Version comparison data:
☆ ☆ ☆ ☆ ☆ ☆ ☆

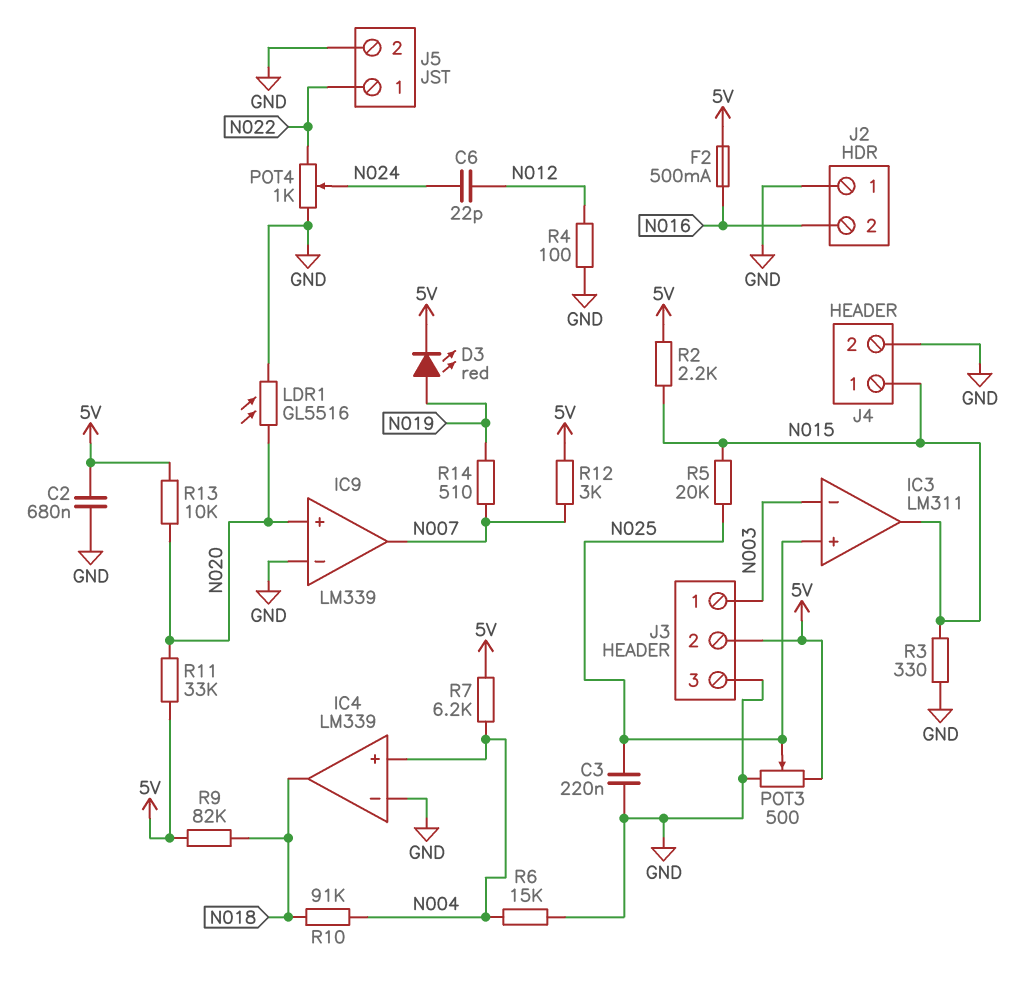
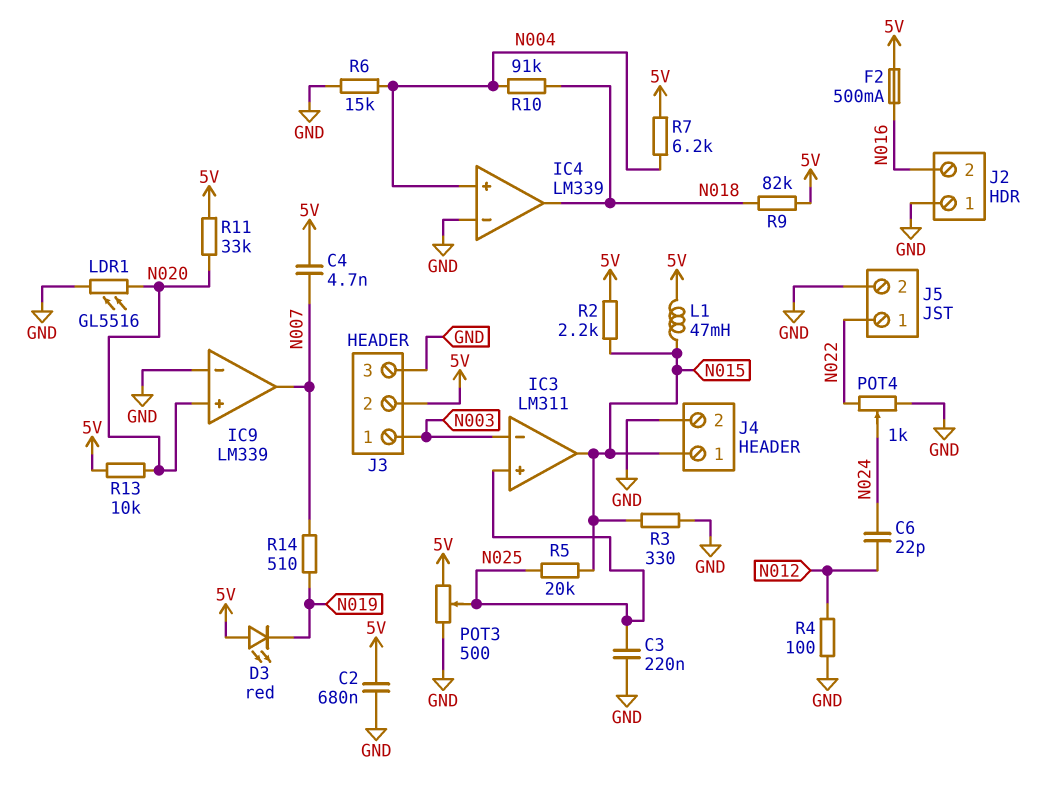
C4: none -> 4.7nF (5V, N007)
D3: LED red (A N019, K 5V) -> LED red (A 5V, K N019)
L1: none -> 47mH (5V, N015)
R12: 3k (5V, N007) -> none

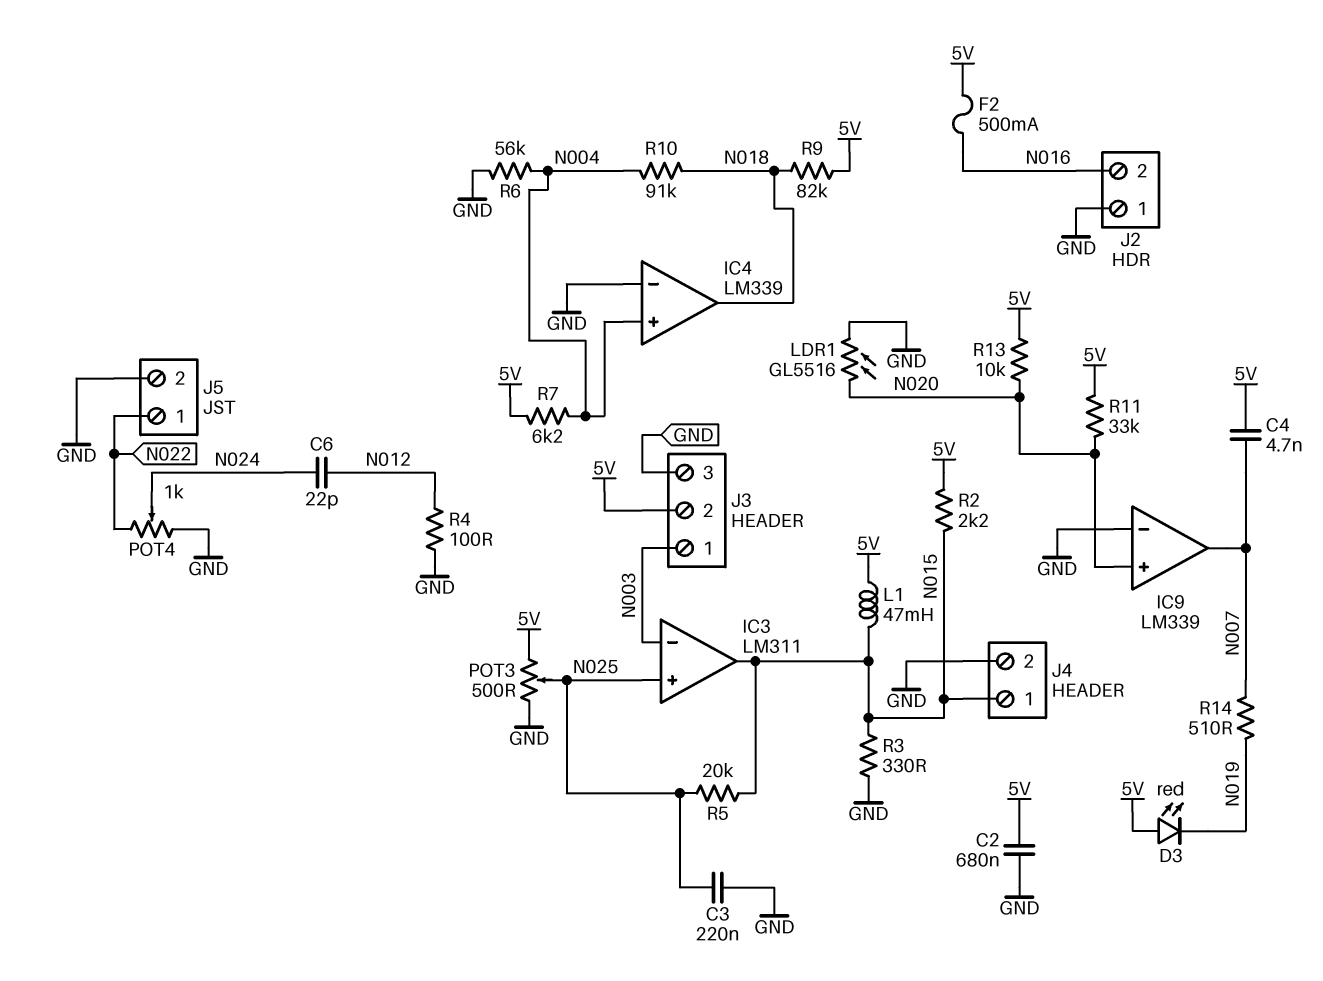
R6: 15k (GND, N004) -> 56k (GND, N004)

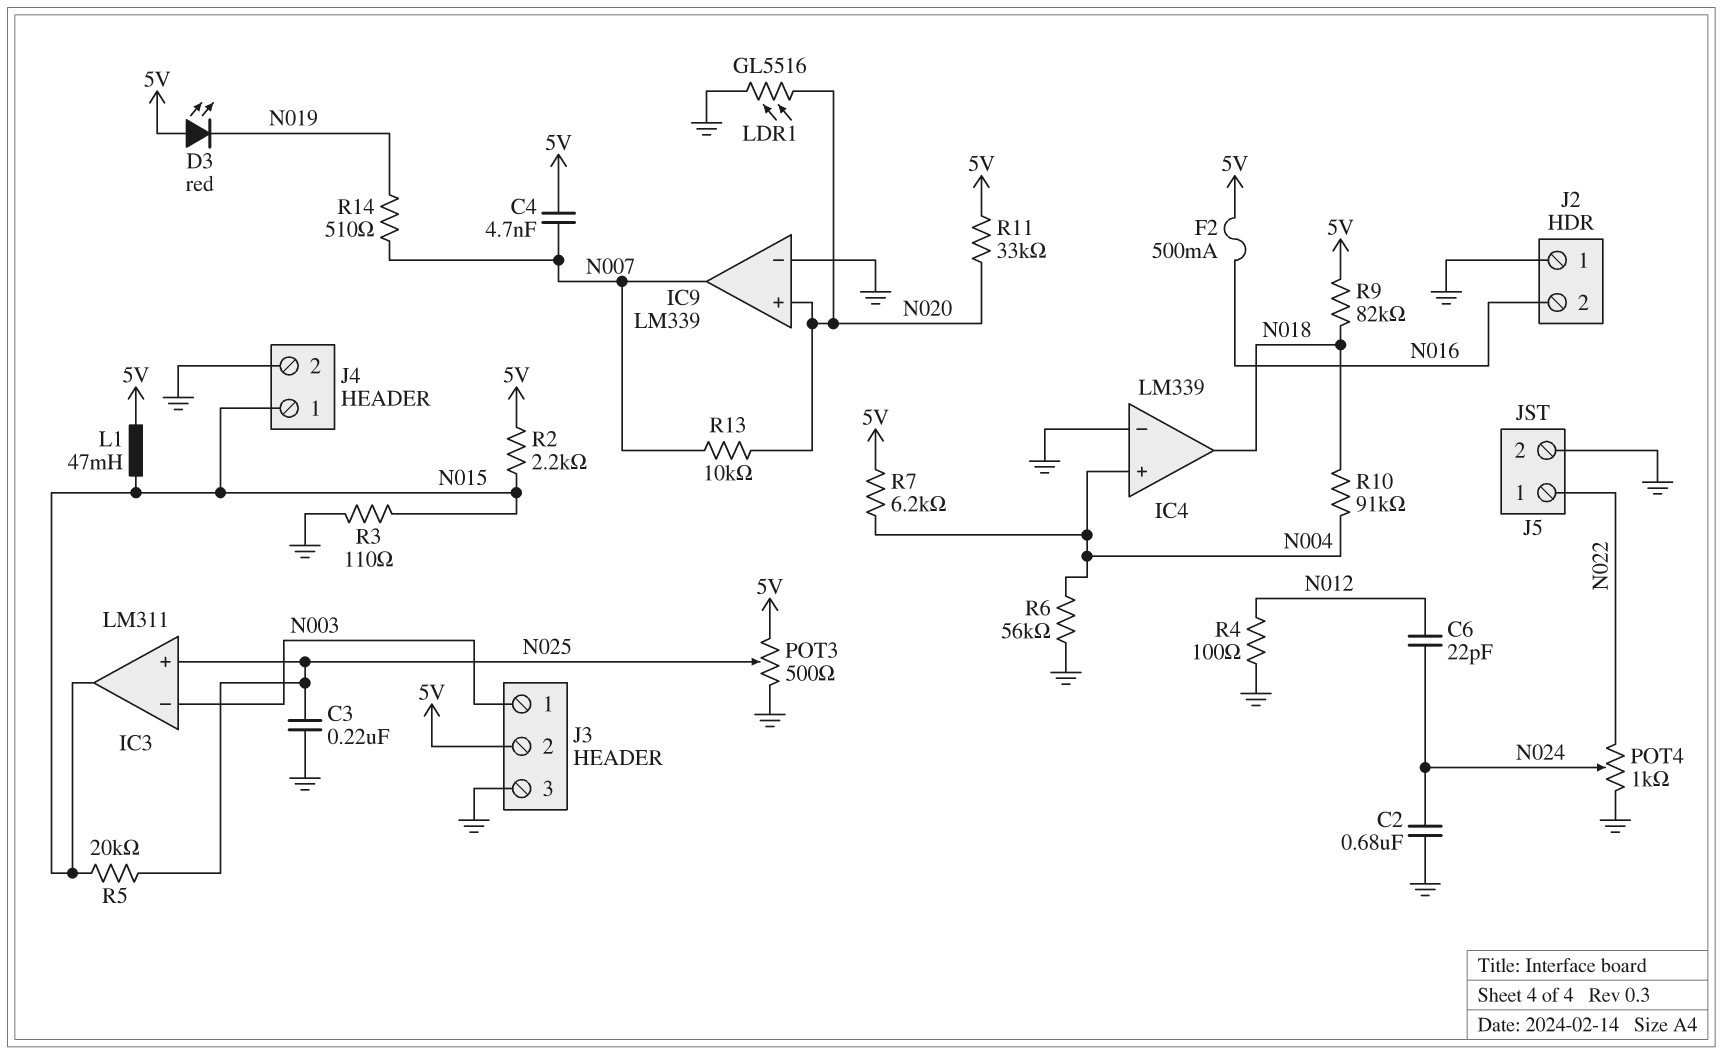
C2: 680nF (5V, GND) -> 680nF (GND, N024)
R3: 330 (GND, N015) -> 110 (GND, N015)
R13: 10k (5V, N020) -> 10k (N007, N020)

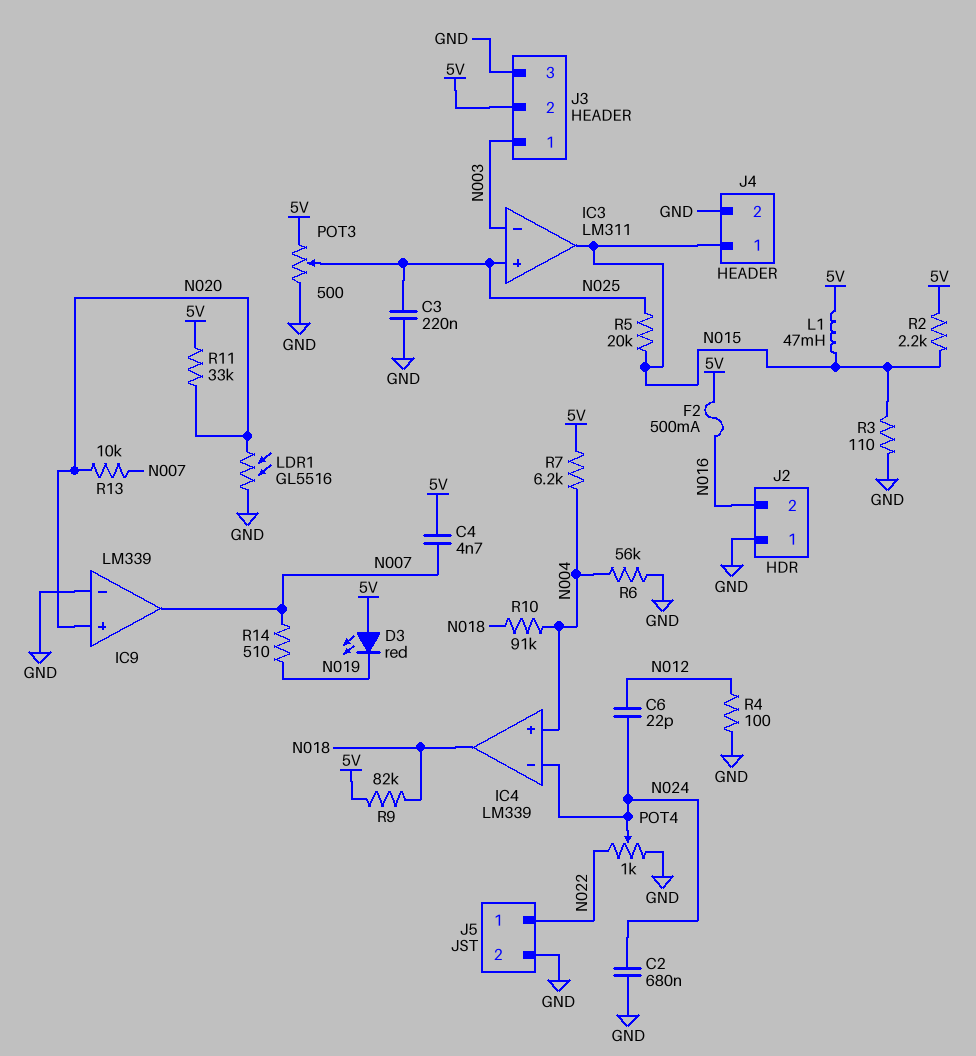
IC4 pin in-: GND -> N024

☆ ☆ ☆ ☆ ☆ ☆ ☆

Pictures stay out. Transcribe the lines from the start of the entries above through the line with "R3: 330 (GND, N015) -> 110 (GND, N015)", exactly.

Reply to the task:
C4: none -> 4.7nF (5V, N007)
D3: LED red (A N019, K 5V) -> LED red (A 5V, K N019)
L1: none -> 47mH (5V, N015)
R12: 3k (5V, N007) -> none

R6: 15k (GND, N004) -> 56k (GND, N004)

C2: 680nF (5V, GND) -> 680nF (GND, N024)
R3: 330 (GND, N015) -> 110 (GND, N015)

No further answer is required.